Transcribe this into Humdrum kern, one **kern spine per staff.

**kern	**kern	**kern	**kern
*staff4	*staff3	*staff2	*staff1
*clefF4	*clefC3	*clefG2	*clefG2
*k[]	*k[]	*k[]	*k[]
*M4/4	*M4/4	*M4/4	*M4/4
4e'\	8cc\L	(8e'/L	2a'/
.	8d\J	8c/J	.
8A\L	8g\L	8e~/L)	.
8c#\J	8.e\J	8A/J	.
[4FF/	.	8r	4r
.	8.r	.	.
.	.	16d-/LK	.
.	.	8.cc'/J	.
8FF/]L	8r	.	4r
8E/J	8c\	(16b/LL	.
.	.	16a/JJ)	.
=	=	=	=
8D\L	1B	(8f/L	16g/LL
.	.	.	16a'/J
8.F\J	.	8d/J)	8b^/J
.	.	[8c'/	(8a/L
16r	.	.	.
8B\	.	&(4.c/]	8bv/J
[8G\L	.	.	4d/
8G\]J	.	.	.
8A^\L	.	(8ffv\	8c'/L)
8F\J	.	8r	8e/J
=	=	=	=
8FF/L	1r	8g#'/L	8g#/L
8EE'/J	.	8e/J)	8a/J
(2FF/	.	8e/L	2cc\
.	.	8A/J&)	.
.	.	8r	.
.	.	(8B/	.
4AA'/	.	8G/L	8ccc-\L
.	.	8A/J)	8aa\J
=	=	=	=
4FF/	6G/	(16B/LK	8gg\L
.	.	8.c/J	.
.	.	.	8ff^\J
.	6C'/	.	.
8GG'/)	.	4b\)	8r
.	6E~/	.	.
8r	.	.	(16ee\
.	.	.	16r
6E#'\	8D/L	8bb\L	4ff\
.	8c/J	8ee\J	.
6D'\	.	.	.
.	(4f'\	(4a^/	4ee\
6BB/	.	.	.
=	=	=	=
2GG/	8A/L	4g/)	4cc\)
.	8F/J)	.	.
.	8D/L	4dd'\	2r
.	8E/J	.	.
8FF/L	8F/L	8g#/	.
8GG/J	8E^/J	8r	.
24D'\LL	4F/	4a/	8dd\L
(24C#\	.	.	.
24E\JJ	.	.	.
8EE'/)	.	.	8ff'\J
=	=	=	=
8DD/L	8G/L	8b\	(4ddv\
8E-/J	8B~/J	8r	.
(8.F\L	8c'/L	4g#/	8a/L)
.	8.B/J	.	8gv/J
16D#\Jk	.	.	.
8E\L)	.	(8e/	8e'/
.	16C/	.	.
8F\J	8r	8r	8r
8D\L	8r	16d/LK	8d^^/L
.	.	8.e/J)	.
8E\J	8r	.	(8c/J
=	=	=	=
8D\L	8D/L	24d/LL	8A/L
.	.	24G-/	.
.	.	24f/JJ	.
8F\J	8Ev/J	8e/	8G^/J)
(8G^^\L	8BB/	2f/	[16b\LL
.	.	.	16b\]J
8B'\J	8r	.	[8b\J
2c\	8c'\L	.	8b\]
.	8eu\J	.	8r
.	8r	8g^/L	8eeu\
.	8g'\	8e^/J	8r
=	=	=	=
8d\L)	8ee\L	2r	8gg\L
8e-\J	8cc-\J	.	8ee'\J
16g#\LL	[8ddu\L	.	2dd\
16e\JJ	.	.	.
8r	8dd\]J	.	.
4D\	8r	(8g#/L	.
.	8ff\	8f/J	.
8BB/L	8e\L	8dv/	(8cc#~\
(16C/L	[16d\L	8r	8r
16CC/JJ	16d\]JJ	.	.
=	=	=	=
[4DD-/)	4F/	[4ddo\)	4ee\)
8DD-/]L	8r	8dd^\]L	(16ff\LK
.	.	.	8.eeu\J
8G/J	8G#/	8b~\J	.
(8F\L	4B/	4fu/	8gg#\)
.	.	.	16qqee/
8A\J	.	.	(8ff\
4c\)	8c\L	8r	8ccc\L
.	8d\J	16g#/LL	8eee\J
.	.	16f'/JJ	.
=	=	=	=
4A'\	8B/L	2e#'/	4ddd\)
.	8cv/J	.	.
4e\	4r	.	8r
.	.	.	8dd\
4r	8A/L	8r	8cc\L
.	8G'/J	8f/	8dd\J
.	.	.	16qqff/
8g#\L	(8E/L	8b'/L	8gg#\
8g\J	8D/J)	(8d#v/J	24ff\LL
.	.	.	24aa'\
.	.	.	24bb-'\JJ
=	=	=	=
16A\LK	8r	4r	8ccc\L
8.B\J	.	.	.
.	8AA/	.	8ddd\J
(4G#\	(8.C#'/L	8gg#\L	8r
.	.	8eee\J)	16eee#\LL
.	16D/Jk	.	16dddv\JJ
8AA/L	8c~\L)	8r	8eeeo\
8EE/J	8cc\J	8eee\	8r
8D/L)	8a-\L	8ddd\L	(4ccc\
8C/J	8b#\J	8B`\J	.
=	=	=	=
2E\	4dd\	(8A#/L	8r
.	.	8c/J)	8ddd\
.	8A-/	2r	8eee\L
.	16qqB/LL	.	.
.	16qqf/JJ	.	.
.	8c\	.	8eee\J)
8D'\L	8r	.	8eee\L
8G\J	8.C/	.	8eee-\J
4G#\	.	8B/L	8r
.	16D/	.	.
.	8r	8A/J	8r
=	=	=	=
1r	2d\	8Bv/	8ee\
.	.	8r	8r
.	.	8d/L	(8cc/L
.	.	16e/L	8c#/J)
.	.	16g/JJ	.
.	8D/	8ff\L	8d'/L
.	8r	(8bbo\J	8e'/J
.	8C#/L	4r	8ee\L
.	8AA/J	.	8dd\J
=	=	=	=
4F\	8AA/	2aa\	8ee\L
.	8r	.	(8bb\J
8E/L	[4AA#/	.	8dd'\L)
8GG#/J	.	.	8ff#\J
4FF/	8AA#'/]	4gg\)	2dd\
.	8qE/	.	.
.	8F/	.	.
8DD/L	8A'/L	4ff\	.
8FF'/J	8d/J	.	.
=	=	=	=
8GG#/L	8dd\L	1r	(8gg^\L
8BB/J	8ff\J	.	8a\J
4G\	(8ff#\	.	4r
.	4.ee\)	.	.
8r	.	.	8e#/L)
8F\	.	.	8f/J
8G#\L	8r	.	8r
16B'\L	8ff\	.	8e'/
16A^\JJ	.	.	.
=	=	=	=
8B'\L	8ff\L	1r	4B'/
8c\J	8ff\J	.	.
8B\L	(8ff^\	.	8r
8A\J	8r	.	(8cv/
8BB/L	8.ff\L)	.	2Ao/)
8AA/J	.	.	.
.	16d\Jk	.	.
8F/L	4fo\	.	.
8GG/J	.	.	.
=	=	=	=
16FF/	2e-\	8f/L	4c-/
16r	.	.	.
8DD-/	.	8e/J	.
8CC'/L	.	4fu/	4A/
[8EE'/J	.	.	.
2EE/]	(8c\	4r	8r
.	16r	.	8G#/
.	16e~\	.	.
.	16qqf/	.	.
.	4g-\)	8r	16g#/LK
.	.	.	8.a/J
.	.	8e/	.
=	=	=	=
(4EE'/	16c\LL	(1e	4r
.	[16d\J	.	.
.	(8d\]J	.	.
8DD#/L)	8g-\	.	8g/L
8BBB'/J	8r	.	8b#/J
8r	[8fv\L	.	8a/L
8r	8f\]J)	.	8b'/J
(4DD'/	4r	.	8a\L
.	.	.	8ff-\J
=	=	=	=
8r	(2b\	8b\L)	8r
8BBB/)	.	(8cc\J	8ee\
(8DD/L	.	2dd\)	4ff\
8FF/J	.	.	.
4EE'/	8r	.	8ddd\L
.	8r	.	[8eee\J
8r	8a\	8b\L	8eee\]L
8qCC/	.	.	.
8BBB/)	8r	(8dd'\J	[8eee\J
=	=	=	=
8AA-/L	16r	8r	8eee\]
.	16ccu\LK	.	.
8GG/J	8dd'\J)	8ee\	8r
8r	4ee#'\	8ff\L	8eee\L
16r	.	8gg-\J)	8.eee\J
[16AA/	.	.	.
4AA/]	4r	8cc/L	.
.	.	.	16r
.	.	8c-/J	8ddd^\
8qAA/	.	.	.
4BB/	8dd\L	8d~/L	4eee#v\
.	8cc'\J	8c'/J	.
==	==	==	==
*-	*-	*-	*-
++++
» Résultat attendu
Indiquez combien de lignes des enregistrements ci-dessus contiennent la chaîne « kern », en respectant la casse. Donnez uniquement le nombre.

» Solution du problème
2